◆ **Records for this exercise**:
════════════════
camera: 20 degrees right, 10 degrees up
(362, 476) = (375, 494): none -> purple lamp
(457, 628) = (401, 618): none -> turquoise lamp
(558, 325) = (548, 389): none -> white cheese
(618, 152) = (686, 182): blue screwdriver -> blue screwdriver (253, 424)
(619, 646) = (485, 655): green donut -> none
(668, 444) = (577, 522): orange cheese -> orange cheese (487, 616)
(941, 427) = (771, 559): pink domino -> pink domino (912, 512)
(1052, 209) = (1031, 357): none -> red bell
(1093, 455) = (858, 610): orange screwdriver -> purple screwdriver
════════════════
Transcribe the records exactly as given.

camera: 20 degrees right, 10 degrees up
(362, 476) = (375, 494): none -> purple lamp
(457, 628) = (401, 618): none -> turquoise lamp
(558, 325) = (548, 389): none -> white cheese
(618, 152) = (686, 182): blue screwdriver -> blue screwdriver (253, 424)
(619, 646) = (485, 655): green donut -> none
(668, 444) = (577, 522): orange cheese -> orange cheese (487, 616)
(941, 427) = (771, 559): pink domino -> pink domino (912, 512)
(1052, 209) = (1031, 357): none -> red bell
(1093, 455) = (858, 610): orange screwdriver -> purple screwdriver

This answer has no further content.